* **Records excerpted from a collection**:
────────────────────────────────────────
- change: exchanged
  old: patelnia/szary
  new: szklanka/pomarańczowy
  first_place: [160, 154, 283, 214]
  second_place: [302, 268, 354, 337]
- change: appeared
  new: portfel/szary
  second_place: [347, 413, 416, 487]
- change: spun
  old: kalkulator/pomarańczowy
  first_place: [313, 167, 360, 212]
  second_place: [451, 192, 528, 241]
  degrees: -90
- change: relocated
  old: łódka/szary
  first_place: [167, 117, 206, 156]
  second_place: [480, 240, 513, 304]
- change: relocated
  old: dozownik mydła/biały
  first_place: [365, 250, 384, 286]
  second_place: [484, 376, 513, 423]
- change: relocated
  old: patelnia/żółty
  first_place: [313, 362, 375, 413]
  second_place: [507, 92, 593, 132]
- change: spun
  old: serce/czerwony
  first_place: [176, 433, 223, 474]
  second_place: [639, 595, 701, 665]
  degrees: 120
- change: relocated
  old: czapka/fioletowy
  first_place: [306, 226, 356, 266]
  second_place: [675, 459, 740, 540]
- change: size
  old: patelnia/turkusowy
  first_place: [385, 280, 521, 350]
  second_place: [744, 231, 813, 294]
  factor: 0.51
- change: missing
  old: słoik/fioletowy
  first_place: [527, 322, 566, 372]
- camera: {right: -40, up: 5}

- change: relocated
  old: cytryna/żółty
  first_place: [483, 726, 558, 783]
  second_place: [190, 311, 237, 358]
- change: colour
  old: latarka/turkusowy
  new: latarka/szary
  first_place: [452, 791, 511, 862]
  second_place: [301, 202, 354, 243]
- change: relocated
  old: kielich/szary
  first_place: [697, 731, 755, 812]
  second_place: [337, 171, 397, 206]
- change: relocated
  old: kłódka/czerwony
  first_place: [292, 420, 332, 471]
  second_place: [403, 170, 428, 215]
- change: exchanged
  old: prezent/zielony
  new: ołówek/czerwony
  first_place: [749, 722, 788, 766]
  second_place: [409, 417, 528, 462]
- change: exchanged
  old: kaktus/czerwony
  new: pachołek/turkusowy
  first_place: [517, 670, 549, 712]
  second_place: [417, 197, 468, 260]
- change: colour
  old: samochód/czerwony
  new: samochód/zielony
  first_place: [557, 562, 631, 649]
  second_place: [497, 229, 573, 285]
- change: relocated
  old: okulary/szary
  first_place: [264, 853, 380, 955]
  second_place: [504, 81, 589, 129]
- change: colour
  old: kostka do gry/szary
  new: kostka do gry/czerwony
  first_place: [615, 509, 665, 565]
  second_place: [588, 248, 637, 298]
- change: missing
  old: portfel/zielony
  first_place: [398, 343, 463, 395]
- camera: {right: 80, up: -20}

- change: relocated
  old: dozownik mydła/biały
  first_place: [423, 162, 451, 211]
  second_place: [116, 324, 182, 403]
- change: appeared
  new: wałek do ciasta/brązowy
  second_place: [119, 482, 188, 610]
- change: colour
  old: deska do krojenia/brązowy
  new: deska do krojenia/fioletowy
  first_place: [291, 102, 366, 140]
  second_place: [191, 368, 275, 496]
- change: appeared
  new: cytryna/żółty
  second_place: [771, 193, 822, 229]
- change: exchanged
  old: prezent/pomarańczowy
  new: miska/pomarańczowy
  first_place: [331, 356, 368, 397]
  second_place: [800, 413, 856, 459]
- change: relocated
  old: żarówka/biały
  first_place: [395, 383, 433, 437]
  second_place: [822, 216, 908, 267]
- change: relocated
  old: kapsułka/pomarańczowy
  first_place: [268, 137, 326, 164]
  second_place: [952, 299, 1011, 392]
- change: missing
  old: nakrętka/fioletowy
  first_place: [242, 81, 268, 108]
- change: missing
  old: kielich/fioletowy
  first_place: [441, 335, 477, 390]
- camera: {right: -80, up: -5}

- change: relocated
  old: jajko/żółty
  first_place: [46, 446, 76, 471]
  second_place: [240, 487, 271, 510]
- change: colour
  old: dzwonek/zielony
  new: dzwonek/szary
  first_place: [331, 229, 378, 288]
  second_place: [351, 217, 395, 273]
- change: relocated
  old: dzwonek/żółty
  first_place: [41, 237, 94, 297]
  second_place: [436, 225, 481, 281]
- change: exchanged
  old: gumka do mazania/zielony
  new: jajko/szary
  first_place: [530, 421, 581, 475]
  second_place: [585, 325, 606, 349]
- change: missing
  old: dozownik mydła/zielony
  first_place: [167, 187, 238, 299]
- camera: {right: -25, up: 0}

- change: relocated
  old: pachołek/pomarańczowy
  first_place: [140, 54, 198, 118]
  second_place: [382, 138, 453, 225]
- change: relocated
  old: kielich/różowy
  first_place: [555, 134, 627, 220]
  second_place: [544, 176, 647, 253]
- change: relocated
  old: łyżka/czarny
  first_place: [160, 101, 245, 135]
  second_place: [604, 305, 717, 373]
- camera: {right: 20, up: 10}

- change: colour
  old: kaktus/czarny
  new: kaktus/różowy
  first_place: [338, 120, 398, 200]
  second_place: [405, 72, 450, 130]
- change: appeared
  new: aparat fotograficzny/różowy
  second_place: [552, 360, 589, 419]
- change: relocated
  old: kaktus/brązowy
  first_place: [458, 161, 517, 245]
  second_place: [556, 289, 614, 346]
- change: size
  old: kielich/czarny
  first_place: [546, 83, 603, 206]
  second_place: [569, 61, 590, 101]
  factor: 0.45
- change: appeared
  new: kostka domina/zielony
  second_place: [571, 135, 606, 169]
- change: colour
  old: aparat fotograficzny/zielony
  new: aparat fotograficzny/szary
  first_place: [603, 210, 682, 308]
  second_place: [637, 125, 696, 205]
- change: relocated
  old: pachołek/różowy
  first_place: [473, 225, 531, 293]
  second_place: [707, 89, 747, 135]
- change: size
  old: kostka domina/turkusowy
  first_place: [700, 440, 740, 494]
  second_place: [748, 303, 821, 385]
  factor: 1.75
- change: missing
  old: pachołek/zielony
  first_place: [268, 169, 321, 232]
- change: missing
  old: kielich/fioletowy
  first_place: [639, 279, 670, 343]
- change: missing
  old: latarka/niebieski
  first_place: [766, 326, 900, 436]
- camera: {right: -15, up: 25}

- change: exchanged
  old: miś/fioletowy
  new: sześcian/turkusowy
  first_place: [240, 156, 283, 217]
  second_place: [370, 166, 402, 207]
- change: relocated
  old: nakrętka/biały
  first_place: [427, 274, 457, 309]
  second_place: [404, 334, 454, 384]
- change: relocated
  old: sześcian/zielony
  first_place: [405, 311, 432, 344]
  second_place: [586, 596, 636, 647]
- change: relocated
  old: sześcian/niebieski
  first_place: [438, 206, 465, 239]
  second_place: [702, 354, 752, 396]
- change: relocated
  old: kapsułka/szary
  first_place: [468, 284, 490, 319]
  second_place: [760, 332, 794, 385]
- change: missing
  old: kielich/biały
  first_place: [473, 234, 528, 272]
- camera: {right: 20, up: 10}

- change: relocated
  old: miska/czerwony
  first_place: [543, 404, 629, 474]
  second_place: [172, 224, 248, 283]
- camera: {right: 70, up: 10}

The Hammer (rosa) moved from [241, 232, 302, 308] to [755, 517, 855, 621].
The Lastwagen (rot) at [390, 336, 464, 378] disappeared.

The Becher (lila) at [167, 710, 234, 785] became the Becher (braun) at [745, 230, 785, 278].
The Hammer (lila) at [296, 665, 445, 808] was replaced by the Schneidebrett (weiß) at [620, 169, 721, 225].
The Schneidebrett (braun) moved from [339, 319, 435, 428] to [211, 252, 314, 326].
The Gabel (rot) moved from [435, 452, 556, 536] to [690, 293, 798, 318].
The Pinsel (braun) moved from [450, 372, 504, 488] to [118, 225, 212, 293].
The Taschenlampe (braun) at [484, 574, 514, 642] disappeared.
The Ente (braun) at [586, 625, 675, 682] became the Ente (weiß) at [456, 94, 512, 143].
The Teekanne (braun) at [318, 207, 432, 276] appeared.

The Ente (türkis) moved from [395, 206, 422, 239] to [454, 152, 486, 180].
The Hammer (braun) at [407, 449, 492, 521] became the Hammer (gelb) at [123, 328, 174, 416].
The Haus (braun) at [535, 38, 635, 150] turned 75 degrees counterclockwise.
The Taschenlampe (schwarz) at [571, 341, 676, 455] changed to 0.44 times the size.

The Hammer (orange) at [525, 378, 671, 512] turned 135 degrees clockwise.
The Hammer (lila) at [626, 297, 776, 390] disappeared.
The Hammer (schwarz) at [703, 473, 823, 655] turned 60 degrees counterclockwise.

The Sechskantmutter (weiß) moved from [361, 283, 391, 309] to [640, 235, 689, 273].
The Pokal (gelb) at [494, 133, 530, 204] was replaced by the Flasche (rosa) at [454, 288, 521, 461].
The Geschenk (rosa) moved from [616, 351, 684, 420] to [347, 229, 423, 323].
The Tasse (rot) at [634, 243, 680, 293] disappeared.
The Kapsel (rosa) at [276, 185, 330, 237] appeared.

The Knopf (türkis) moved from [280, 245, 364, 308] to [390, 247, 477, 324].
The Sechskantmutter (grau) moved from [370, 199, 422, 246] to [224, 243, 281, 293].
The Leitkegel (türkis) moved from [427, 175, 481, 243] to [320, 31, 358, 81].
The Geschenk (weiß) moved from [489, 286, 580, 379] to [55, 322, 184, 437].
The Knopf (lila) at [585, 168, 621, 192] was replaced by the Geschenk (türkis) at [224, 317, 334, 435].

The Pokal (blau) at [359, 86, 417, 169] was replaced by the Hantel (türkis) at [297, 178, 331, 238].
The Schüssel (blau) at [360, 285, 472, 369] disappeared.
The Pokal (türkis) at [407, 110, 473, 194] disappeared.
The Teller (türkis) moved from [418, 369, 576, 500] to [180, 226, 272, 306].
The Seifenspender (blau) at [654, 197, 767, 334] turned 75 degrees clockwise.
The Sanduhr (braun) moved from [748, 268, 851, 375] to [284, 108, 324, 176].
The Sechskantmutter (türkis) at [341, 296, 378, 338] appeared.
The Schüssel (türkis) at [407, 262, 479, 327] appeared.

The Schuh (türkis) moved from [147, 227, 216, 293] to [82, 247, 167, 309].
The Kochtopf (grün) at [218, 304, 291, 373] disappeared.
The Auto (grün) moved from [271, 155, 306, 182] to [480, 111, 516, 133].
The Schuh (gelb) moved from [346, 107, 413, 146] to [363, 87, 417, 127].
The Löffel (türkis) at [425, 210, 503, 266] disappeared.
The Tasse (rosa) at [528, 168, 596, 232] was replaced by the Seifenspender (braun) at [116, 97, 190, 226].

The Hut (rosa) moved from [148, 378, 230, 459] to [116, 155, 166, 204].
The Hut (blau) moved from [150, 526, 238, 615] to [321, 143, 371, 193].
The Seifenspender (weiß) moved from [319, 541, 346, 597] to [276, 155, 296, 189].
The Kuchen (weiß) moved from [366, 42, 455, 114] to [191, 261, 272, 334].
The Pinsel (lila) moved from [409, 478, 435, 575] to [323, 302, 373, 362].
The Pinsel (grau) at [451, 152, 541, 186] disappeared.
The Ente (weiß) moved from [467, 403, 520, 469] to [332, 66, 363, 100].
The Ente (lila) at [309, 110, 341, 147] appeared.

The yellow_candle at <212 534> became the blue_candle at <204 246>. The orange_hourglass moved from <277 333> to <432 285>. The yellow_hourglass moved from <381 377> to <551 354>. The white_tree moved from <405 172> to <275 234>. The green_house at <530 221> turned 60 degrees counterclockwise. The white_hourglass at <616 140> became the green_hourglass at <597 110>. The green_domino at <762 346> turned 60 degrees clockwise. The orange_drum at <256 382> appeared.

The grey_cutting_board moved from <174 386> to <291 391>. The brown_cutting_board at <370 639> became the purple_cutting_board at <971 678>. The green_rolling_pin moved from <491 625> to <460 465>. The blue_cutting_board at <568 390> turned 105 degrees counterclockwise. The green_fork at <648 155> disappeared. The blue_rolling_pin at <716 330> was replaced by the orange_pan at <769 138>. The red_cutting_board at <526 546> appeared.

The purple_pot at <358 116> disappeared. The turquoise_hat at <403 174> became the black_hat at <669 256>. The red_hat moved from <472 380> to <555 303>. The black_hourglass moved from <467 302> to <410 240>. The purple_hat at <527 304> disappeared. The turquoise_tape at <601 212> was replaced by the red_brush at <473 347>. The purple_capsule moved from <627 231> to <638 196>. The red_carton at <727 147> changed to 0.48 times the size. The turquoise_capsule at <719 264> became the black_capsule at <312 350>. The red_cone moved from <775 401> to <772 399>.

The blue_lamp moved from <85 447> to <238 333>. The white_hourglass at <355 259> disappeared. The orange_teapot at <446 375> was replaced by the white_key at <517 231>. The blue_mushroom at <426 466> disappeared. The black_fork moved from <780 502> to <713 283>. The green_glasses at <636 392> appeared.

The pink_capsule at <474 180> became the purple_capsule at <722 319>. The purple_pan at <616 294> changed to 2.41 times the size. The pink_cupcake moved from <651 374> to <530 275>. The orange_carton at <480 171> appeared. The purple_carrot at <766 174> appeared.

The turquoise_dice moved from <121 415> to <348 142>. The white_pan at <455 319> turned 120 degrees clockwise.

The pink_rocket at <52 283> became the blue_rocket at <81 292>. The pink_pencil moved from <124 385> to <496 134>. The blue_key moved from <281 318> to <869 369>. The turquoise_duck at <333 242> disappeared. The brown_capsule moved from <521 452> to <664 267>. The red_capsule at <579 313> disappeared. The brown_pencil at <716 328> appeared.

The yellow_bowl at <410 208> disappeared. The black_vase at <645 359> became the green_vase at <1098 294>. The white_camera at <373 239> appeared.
────────────────────────────────────────
A word-for-word copy of the lines above from the one with "old: patelnia/turkusowy" through the one with "first_place: [527, 322, 566, 372]", inclusive, is the only output wanted.

  old: patelnia/turkusowy
  first_place: [385, 280, 521, 350]
  second_place: [744, 231, 813, 294]
  factor: 0.51
- change: missing
  old: słoik/fioletowy
  first_place: [527, 322, 566, 372]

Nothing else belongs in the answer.